DIRECTIONS:
How many lines in the records below hold the string "orange"? Please answer with the number and nothing more.

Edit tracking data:

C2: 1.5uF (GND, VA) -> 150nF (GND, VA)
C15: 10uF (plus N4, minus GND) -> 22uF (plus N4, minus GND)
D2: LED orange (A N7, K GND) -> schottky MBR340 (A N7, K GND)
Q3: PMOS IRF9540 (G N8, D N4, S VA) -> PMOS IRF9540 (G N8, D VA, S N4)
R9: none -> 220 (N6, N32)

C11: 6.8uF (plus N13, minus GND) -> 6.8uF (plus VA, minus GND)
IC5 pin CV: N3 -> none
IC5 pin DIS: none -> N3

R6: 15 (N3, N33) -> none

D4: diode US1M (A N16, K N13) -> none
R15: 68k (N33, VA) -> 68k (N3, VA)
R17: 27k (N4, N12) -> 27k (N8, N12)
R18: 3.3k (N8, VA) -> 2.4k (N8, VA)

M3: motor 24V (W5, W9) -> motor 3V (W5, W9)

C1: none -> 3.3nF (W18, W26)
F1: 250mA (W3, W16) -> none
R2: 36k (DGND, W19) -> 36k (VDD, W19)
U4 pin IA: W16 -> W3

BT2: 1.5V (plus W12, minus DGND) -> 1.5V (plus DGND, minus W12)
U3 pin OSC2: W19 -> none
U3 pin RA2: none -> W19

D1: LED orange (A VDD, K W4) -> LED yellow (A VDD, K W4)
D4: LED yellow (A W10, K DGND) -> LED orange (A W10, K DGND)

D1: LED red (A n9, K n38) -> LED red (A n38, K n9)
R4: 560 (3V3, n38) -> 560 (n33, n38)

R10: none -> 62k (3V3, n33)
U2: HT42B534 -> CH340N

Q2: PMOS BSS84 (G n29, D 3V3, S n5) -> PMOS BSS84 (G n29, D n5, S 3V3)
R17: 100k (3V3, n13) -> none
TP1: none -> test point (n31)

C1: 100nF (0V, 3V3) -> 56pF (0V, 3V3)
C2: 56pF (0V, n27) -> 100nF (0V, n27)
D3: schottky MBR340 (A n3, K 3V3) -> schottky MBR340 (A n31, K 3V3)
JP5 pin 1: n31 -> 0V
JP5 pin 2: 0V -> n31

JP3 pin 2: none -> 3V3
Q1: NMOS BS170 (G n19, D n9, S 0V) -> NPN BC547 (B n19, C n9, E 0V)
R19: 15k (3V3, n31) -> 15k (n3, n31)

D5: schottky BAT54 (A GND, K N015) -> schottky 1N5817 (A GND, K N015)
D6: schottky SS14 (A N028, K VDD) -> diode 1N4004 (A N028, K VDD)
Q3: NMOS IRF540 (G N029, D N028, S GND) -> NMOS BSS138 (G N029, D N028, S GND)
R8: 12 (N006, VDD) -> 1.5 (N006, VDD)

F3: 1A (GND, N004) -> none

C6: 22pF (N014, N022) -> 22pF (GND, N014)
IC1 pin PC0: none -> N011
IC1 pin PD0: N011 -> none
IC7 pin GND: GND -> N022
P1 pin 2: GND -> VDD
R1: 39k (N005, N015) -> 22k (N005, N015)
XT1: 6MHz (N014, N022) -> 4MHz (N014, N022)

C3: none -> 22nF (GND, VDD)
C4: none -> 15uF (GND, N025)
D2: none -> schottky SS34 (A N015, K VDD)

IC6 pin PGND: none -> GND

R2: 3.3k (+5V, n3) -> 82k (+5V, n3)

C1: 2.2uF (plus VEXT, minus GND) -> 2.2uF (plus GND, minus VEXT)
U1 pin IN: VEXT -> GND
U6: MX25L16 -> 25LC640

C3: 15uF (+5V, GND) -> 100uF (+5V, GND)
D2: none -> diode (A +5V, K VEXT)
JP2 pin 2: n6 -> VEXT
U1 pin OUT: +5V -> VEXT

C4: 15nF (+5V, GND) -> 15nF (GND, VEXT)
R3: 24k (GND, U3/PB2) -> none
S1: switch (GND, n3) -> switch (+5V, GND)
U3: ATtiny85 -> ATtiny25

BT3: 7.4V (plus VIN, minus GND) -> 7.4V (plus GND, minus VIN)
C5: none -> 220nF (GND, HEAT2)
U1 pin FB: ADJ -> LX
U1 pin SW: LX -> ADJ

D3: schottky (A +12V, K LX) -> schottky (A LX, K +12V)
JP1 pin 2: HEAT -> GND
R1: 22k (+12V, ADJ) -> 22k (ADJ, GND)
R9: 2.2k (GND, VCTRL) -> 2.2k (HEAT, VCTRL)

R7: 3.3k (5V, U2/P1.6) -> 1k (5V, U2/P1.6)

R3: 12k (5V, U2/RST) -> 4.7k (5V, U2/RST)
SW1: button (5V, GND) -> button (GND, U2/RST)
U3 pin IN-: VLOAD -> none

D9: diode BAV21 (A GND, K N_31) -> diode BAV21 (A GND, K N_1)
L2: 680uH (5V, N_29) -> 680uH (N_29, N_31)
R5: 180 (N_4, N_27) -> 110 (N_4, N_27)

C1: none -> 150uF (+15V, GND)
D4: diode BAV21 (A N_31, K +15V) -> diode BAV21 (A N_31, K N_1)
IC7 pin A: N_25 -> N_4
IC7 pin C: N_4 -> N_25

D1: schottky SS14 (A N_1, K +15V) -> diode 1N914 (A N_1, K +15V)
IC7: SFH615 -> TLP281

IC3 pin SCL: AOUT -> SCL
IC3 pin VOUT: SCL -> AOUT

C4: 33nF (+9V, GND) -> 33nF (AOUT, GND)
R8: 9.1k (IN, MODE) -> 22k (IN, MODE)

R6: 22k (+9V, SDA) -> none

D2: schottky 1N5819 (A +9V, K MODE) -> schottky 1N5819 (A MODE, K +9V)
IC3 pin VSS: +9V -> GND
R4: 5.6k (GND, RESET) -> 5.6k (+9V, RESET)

WORKED SOLUTION:
3